→ **Try it**:
Please restate, word for word, the lines below that begin at the one with "(560, 424) = (824, 614): purple" and end at the one with "(414, 171) = (269, 158): black bottle -> none". Leave out all other lines.

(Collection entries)
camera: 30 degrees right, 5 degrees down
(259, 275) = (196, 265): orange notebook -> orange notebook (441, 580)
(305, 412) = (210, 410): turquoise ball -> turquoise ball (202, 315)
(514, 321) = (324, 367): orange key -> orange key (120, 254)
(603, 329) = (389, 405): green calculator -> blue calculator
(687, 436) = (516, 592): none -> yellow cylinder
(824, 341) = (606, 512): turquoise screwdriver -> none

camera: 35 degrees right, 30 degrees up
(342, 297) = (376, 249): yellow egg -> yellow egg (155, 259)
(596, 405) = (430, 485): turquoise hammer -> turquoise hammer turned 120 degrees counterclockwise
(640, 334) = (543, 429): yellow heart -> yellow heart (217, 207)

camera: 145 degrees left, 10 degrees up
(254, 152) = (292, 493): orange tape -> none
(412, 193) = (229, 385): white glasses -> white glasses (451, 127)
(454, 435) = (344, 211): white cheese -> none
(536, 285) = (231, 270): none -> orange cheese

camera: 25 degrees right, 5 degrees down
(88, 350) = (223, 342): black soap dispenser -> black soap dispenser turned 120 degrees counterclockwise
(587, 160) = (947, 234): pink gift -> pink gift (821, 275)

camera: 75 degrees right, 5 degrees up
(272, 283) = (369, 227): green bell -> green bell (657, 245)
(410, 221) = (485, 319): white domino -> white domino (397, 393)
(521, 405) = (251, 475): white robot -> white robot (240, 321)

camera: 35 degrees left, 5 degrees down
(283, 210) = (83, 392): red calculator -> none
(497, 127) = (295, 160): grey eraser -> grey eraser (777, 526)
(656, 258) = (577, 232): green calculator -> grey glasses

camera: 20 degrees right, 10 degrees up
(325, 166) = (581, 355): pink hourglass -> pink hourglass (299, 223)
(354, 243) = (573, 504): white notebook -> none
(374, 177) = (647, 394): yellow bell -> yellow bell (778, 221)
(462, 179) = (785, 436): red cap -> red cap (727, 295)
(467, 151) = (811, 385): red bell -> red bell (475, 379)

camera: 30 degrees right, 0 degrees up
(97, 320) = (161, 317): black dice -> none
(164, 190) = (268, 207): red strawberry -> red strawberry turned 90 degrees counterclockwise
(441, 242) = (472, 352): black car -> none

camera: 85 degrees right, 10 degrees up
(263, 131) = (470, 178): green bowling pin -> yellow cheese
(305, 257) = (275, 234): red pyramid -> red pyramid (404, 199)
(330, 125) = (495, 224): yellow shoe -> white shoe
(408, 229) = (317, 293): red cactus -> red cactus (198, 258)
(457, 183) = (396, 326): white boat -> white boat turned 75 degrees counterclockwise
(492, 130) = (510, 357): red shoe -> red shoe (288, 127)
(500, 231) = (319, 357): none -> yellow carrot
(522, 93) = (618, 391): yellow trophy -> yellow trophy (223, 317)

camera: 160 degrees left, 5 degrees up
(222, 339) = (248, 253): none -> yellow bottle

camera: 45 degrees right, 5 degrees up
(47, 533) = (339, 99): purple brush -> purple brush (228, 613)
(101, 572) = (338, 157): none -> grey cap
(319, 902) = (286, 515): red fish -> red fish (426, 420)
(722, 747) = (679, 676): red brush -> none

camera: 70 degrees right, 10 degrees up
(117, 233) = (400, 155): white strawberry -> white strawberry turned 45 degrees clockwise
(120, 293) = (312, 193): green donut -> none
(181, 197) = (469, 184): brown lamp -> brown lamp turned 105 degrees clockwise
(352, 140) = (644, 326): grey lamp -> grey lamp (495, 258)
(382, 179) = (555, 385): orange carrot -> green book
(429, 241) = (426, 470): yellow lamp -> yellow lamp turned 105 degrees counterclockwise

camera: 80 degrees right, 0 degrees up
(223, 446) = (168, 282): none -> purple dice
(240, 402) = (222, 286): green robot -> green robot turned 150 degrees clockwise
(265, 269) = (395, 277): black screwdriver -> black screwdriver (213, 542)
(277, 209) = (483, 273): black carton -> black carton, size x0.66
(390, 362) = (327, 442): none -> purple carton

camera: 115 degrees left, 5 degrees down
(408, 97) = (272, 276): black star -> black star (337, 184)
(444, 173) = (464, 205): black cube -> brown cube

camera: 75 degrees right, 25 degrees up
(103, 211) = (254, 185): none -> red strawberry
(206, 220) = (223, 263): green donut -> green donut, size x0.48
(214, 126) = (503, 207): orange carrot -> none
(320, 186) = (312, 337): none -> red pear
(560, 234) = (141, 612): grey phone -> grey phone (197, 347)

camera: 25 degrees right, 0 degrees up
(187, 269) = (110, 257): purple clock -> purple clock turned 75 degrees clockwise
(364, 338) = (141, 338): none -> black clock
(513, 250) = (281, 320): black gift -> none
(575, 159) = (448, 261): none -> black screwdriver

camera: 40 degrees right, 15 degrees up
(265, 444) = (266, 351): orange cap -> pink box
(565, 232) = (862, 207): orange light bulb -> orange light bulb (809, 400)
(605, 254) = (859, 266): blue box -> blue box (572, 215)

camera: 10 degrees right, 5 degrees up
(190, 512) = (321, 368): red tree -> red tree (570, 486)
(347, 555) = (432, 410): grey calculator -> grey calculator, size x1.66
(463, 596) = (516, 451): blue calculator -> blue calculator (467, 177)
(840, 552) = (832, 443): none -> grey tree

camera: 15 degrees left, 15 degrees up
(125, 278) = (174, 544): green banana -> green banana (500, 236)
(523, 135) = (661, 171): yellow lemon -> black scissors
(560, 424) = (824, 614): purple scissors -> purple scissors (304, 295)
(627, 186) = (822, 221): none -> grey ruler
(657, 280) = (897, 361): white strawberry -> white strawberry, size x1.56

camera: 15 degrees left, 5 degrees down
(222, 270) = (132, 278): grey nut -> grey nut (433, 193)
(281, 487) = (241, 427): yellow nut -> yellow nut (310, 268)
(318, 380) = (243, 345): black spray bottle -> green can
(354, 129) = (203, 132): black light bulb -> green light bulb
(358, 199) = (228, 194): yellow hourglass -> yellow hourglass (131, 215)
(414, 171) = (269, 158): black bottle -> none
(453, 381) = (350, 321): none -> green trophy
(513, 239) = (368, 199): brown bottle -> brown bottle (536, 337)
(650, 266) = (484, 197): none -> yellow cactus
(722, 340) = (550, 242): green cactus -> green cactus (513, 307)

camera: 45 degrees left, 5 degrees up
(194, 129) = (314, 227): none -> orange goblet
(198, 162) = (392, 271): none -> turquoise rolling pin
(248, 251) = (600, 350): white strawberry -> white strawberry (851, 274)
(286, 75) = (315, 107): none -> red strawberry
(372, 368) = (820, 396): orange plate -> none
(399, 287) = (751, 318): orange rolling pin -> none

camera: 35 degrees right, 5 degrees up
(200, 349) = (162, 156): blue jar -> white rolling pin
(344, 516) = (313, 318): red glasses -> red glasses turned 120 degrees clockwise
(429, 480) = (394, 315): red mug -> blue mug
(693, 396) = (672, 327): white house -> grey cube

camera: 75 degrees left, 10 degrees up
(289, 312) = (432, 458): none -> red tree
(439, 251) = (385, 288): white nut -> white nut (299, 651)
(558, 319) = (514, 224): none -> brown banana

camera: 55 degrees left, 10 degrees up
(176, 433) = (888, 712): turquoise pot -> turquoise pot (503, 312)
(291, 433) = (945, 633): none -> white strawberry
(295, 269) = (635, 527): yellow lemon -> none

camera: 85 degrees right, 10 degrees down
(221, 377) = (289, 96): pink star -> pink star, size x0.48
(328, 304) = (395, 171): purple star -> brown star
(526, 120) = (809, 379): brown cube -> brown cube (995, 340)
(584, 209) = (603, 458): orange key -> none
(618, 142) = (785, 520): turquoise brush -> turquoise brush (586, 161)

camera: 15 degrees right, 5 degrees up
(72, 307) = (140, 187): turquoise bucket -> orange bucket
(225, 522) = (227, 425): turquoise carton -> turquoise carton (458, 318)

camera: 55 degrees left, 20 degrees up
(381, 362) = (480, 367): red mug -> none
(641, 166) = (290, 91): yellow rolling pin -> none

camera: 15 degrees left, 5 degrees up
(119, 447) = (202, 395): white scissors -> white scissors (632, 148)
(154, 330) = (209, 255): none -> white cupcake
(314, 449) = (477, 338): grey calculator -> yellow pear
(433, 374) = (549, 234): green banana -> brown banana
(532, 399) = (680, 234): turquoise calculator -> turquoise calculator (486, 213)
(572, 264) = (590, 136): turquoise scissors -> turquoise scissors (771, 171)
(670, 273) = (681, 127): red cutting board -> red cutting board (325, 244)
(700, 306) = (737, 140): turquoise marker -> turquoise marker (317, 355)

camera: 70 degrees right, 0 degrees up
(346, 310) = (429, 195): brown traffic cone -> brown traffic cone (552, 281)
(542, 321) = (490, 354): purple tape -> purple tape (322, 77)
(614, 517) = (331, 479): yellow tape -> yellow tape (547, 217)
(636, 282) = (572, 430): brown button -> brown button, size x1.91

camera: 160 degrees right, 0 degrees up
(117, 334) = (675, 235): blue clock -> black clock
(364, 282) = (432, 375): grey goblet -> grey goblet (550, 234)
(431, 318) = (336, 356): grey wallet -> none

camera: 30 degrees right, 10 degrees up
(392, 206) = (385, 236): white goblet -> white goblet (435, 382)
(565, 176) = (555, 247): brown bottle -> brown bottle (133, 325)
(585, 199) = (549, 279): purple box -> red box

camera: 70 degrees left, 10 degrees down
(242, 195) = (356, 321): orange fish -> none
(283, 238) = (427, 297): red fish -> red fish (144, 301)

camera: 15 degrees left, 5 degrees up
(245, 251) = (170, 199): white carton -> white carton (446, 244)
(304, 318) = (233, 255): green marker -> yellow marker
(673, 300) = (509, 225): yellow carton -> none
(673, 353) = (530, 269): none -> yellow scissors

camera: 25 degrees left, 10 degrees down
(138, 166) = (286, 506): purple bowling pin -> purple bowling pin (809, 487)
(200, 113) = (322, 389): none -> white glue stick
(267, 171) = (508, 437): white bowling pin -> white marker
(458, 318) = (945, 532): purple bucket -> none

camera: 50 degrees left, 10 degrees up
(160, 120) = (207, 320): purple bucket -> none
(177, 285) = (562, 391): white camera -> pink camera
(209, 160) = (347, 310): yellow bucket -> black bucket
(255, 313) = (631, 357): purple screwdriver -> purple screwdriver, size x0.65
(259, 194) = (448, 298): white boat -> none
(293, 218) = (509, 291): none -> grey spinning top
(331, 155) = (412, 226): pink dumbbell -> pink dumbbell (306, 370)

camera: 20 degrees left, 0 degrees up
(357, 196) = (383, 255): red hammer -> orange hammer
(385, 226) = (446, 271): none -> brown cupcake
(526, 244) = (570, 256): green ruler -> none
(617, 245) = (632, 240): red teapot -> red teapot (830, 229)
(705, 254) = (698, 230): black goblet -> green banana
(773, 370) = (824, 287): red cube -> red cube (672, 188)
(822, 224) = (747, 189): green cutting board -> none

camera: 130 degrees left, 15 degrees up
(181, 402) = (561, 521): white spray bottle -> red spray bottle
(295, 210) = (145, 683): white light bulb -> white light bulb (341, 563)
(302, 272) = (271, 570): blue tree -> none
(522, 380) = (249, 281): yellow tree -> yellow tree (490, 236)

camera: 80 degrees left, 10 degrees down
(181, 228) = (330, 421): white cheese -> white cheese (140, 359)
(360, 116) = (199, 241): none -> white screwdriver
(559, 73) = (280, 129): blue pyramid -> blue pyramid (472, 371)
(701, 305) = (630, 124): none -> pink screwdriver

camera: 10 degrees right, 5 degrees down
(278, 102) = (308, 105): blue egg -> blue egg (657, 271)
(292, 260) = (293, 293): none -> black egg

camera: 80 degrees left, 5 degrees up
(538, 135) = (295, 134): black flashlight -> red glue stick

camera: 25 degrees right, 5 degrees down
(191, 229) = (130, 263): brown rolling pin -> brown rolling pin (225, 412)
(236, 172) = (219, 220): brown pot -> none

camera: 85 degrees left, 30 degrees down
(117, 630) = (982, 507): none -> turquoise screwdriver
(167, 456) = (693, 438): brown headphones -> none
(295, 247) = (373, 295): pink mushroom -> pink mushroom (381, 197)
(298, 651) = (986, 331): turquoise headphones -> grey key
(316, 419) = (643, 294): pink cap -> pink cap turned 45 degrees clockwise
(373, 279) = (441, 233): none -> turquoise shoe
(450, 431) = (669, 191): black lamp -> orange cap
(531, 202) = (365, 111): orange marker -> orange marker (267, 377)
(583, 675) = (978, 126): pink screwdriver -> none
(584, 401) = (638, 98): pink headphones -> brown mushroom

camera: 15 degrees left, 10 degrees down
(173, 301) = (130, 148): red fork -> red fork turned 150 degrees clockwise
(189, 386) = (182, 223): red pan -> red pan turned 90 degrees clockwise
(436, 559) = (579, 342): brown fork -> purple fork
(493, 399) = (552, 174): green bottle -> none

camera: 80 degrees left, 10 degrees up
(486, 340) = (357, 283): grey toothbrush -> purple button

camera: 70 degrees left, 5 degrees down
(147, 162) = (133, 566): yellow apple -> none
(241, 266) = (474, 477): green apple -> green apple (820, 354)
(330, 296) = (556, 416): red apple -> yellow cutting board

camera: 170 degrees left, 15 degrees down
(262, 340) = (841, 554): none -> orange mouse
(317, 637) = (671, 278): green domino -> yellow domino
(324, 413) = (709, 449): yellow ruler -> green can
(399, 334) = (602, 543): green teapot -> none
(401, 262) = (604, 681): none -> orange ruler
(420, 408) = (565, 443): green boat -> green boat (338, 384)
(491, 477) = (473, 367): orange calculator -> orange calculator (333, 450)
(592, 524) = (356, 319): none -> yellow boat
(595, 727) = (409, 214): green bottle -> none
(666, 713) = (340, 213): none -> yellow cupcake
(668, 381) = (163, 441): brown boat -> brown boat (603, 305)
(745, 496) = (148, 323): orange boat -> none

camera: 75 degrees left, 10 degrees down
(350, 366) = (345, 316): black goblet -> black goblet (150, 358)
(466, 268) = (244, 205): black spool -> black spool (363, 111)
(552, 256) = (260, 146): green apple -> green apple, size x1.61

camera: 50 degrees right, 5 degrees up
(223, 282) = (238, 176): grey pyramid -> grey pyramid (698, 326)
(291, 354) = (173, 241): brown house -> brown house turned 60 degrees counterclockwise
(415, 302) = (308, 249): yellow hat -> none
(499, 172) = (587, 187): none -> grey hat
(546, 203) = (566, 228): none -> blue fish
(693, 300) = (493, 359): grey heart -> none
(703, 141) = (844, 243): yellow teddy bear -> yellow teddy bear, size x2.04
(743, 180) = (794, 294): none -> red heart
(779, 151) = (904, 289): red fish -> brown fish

→ **Solution**:
(560, 424) = (824, 614): purple scissors -> purple scissors (304, 295)
(627, 186) = (822, 221): none -> grey ruler
(657, 280) = (897, 361): white strawberry -> white strawberry, size x1.56

camera: 15 degrees left, 5 degrees down
(222, 270) = (132, 278): grey nut -> grey nut (433, 193)
(281, 487) = (241, 427): yellow nut -> yellow nut (310, 268)
(318, 380) = (243, 345): black spray bottle -> green can
(354, 129) = (203, 132): black light bulb -> green light bulb
(358, 199) = (228, 194): yellow hourglass -> yellow hourglass (131, 215)
(414, 171) = (269, 158): black bottle -> none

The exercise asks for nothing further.